**Extracted records**
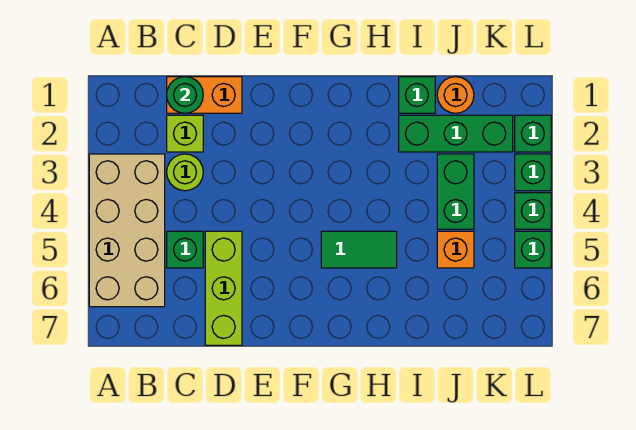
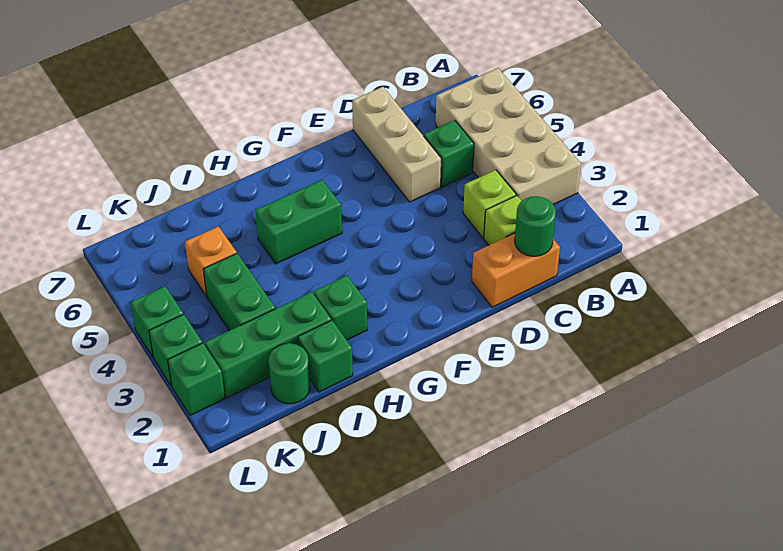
lime round brick C3 level 1 -> lime brick C3 level 1
lime brick D5:D7 level 1 -> tan brick D5:D7 level 1
green tile G5:H5 level 1 -> green brick G5:H5 level 1
orange round brick J1 level 1 -> green round brick J1 level 1
green brick L5 level 1 -> green brick H2 level 1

**Directions**
Beginning at the line that holds "lime brick D5:D7", reproduce the lines exactly up to and including the final line of the entries.

**Answer to the problem**
lime brick D5:D7 level 1 -> tan brick D5:D7 level 1
green tile G5:H5 level 1 -> green brick G5:H5 level 1
orange round brick J1 level 1 -> green round brick J1 level 1
green brick L5 level 1 -> green brick H2 level 1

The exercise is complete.